Which lines of the records below contain the word "none"? Show each one.

— Dataset entries —
====================

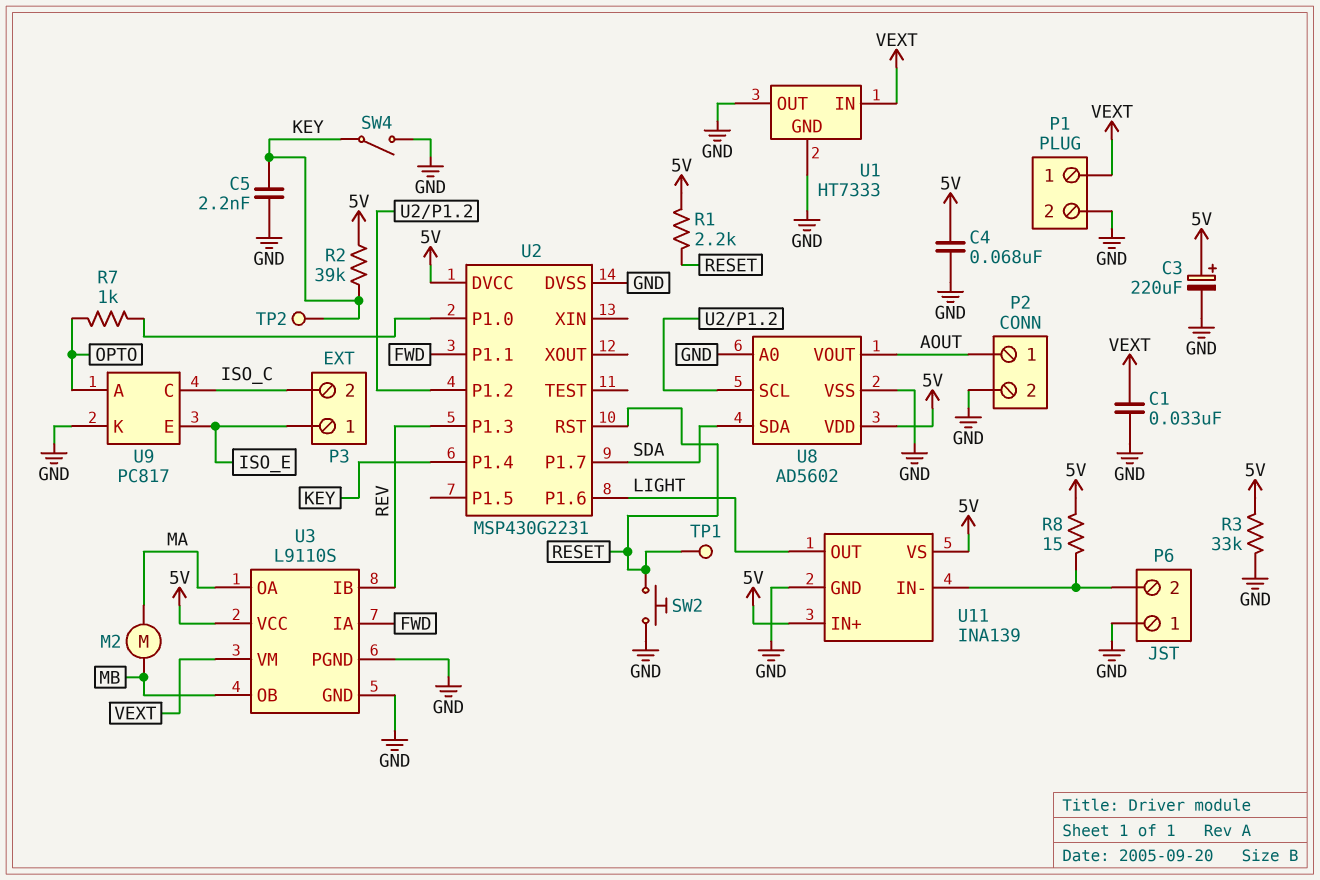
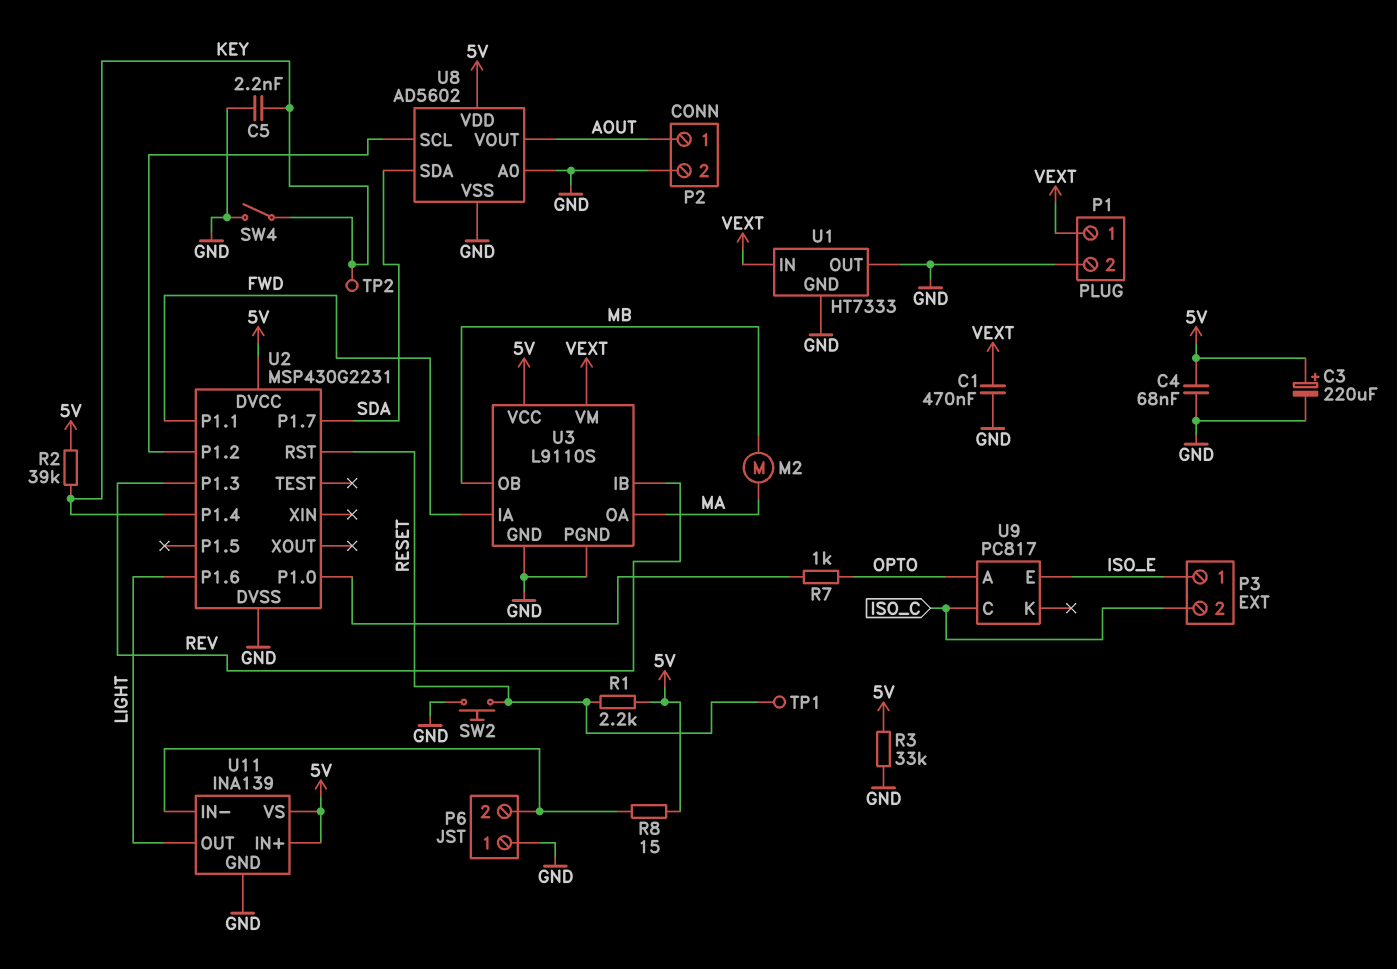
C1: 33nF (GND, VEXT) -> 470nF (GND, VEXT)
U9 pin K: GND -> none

====================

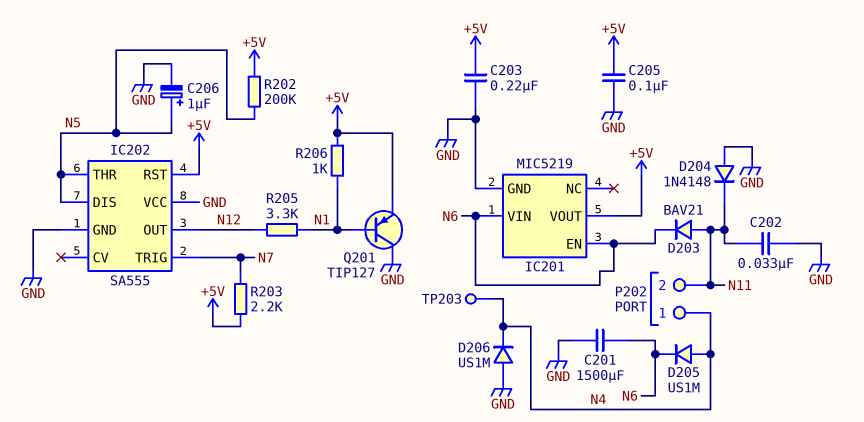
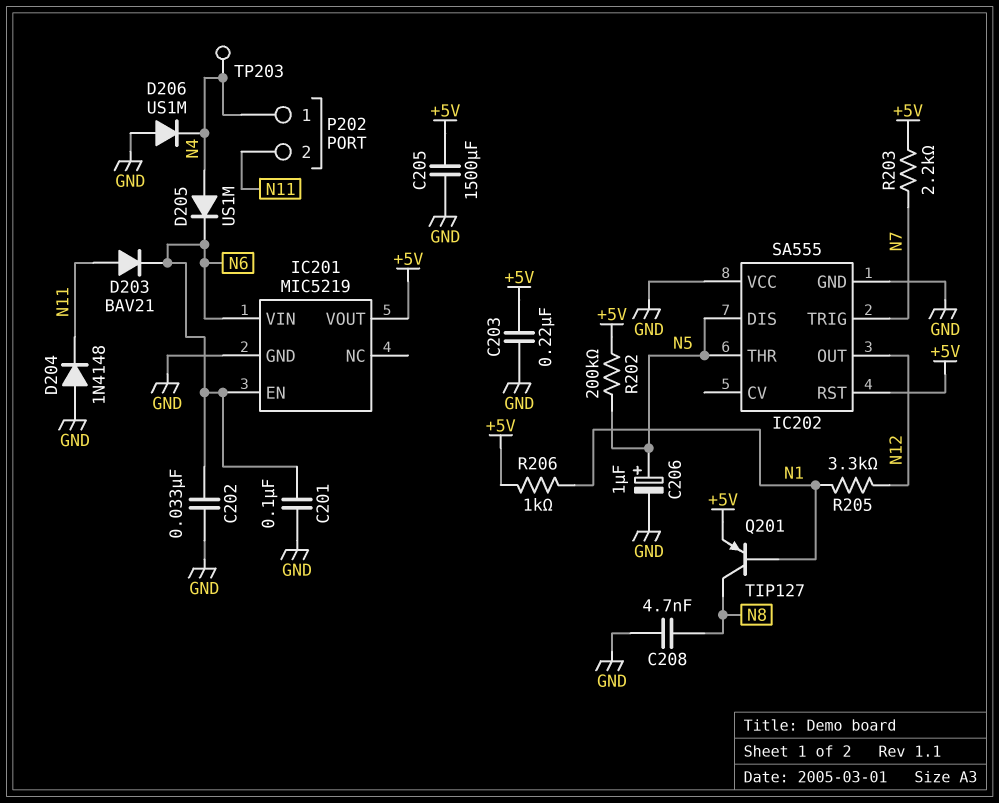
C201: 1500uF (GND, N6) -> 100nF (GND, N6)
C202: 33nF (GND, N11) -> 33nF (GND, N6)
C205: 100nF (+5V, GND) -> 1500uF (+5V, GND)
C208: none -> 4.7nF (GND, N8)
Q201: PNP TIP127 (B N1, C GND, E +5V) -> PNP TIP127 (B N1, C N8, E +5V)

====================

— Final answer —
U9 pin K: GND -> none
C208: none -> 4.7nF (GND, N8)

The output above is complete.